=== Task ===
Could you filter the records below down to the lines that include the word "rojo"?

(Object change listings)

+++

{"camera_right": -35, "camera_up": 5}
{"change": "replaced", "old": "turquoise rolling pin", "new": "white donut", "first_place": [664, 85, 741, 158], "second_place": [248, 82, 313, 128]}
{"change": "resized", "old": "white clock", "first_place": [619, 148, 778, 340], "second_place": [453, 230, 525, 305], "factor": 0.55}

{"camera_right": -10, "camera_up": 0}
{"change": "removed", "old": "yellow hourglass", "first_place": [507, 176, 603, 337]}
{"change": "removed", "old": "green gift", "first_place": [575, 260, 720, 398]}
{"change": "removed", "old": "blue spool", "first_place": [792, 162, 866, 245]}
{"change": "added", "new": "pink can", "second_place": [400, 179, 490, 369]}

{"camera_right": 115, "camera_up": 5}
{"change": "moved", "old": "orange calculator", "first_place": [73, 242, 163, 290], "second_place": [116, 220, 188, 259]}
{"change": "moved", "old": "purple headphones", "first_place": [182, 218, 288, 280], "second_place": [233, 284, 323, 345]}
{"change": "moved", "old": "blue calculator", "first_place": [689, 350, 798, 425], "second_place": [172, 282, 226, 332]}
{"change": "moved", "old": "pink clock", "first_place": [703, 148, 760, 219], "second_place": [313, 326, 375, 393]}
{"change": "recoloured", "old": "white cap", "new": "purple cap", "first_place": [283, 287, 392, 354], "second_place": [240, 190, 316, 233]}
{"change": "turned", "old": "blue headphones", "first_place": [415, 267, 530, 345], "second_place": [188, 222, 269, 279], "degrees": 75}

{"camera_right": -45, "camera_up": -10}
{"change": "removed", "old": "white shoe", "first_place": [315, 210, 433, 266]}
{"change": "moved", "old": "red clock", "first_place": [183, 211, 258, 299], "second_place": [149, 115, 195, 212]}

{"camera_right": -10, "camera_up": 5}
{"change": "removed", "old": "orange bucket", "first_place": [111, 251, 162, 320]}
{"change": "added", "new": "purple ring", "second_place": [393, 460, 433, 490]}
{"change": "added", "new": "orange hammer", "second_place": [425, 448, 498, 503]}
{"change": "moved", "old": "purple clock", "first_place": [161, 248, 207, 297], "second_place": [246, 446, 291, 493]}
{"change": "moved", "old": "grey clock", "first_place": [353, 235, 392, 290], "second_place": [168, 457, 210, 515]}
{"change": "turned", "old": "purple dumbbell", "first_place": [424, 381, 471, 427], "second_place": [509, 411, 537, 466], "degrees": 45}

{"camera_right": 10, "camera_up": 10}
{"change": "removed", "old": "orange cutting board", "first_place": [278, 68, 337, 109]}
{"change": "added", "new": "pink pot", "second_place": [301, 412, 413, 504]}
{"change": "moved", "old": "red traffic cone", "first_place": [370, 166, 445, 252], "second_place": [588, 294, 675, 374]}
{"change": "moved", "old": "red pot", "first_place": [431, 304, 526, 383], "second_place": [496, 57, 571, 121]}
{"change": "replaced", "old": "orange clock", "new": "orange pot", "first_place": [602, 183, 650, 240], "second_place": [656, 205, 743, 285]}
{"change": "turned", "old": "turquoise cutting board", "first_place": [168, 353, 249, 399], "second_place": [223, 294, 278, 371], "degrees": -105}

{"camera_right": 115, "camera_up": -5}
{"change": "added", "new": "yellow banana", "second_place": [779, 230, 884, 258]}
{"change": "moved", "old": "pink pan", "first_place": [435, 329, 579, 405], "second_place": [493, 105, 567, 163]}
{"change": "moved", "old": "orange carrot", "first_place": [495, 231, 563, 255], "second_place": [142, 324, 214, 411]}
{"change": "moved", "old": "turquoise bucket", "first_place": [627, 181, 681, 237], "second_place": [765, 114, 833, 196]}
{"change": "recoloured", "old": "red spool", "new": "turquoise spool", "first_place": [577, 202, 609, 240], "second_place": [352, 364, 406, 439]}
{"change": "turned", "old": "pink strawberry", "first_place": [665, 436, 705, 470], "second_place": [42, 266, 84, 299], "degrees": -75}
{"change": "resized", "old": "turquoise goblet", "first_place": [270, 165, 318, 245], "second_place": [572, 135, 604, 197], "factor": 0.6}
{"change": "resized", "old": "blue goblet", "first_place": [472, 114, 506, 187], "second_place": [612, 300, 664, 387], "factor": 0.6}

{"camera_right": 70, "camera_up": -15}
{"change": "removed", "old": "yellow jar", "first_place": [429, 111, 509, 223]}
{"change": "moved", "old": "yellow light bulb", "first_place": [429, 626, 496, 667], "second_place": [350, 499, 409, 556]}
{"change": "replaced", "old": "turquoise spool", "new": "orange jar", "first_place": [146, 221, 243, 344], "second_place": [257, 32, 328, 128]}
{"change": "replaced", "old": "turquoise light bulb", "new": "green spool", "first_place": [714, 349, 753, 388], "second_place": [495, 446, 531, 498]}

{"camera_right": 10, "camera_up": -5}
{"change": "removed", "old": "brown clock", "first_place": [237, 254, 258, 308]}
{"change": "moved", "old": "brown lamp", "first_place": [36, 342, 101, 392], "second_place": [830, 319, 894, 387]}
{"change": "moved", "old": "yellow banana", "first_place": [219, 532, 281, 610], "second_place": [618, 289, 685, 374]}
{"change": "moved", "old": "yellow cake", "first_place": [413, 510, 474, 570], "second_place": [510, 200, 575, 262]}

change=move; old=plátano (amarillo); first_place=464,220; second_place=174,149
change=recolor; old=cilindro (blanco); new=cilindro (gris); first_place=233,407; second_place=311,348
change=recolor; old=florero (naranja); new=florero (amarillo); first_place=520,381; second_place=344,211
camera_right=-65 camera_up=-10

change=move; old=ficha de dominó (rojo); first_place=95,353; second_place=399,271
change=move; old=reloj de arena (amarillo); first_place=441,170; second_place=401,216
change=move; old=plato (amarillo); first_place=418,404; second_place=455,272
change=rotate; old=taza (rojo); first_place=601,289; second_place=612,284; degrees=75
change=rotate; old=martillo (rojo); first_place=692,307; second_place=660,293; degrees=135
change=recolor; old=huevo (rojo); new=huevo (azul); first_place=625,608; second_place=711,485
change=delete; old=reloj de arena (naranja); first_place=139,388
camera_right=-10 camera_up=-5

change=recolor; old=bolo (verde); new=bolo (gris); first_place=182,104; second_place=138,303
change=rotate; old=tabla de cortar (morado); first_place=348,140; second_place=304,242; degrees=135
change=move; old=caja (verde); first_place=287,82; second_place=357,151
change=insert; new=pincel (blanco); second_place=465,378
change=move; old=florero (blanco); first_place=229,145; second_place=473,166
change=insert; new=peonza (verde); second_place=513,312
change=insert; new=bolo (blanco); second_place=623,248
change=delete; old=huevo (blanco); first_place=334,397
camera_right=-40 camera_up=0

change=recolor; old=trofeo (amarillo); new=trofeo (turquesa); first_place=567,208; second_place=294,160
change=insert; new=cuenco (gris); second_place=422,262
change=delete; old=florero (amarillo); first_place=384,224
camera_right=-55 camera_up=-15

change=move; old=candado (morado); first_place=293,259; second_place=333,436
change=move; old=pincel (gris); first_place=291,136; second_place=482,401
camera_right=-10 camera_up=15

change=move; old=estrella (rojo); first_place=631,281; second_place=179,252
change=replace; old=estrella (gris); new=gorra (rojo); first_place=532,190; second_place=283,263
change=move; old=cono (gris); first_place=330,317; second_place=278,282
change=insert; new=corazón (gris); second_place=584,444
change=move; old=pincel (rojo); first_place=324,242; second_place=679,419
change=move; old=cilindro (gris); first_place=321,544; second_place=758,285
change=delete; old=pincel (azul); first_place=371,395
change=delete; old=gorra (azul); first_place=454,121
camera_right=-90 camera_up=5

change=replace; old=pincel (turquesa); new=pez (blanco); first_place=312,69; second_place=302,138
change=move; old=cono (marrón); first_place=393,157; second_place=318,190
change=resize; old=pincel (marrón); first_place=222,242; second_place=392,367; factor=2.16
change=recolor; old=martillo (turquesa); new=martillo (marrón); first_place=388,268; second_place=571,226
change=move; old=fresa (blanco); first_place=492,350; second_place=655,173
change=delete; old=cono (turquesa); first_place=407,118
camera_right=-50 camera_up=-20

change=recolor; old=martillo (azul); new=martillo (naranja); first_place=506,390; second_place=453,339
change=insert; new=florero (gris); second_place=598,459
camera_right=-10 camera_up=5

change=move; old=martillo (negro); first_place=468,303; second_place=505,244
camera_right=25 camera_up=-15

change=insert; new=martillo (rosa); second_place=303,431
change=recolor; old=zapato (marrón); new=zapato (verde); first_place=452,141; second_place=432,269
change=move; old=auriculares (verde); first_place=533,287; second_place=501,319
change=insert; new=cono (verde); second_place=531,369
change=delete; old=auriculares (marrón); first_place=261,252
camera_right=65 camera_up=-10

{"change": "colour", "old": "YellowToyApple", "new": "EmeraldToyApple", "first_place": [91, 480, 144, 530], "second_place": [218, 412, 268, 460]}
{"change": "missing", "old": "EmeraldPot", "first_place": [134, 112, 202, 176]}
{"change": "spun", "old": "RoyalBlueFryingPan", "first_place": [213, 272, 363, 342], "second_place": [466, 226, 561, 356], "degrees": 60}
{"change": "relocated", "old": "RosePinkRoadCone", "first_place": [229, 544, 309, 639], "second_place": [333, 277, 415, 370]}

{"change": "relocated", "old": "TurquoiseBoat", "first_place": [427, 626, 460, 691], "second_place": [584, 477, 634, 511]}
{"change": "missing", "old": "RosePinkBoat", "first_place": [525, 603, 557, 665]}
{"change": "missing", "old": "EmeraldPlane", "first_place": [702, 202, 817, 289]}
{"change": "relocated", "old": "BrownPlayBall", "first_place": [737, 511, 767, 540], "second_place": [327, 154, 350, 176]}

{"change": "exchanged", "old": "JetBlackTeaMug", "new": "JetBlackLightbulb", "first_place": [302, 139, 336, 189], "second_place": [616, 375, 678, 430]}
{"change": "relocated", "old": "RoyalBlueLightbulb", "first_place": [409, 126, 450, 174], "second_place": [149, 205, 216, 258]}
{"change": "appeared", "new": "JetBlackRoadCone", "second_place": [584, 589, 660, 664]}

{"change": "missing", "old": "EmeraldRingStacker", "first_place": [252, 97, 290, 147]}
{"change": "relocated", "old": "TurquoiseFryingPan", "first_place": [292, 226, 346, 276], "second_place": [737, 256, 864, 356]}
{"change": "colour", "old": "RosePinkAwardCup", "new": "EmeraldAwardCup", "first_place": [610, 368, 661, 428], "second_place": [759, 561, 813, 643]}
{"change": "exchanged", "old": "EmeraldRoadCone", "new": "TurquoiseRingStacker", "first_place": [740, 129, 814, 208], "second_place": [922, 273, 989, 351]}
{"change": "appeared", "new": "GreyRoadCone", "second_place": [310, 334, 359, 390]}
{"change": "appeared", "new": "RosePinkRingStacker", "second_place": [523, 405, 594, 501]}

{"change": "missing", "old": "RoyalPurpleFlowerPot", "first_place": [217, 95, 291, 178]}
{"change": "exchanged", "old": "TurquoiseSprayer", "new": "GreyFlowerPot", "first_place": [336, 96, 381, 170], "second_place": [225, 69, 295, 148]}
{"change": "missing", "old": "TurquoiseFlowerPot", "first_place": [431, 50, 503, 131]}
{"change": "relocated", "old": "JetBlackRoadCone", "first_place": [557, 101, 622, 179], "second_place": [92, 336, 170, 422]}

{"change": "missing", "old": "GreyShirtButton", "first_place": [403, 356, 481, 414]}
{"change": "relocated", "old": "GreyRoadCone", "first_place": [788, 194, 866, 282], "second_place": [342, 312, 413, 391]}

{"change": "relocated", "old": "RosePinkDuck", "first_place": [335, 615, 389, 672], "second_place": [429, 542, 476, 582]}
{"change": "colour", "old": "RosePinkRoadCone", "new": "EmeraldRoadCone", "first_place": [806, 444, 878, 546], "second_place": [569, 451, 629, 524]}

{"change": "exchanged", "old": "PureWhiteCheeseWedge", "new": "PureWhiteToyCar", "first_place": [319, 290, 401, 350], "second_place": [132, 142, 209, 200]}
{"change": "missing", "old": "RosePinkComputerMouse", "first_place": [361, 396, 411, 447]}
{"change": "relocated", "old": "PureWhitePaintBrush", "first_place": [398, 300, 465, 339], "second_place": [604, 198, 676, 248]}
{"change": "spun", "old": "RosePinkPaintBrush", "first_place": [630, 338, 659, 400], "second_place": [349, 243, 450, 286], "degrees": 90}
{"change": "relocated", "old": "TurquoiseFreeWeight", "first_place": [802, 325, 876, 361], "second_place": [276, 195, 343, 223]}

+++

=== Response to this task ===
change=move; old=ficha de dominó (rojo); first_place=95,353; second_place=399,271
change=rotate; old=taza (rojo); first_place=601,289; second_place=612,284; degrees=75
change=rotate; old=martillo (rojo); first_place=692,307; second_place=660,293; degrees=135
change=recolor; old=huevo (rojo); new=huevo (azul); first_place=625,608; second_place=711,485
change=move; old=estrella (rojo); first_place=631,281; second_place=179,252
change=replace; old=estrella (gris); new=gorra (rojo); first_place=532,190; second_place=283,263
change=move; old=pincel (rojo); first_place=324,242; second_place=679,419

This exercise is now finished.